Data provided –
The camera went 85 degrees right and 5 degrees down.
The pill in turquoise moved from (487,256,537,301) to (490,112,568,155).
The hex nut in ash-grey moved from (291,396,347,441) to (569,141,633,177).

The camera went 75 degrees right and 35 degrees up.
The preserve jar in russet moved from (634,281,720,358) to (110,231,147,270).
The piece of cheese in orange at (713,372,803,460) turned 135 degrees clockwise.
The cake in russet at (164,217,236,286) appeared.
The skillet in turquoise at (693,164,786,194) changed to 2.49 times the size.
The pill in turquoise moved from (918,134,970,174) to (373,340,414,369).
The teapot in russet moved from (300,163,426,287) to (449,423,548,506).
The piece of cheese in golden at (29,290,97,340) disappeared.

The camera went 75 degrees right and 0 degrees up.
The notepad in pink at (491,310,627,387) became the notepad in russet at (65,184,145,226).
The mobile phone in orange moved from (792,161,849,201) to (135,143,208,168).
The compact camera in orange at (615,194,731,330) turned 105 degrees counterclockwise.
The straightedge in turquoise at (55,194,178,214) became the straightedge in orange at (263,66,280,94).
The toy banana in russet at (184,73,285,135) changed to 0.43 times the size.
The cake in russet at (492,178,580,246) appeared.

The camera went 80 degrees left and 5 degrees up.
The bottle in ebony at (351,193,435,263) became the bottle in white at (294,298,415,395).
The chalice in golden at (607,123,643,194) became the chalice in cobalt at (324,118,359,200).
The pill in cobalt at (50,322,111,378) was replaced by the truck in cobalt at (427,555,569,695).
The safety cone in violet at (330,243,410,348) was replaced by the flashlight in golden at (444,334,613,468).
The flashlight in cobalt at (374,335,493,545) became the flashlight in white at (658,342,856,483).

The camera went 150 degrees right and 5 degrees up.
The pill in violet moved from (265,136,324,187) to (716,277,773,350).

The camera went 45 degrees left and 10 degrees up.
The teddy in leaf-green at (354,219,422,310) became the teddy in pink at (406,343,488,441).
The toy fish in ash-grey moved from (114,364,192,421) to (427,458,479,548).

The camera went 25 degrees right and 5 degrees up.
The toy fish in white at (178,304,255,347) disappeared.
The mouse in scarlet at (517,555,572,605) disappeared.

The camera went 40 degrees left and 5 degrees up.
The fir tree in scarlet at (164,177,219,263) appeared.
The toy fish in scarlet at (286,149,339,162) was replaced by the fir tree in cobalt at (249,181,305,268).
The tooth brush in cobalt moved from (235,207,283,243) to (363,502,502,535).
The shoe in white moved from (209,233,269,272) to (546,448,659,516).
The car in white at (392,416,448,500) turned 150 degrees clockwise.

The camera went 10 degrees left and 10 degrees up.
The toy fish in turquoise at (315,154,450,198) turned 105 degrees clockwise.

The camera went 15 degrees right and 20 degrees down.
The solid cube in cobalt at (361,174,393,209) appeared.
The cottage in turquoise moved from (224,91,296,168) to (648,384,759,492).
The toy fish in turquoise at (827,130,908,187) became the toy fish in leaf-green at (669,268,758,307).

Prompt – Where a line in the material contains "left", copy that line.

Solved problem –
The camera went 80 degrees left and 5 degrees up.
The camera went 45 degrees left and 10 degrees up.
The camera went 40 degrees left and 5 degrees up.
The camera went 10 degrees left and 10 degrees up.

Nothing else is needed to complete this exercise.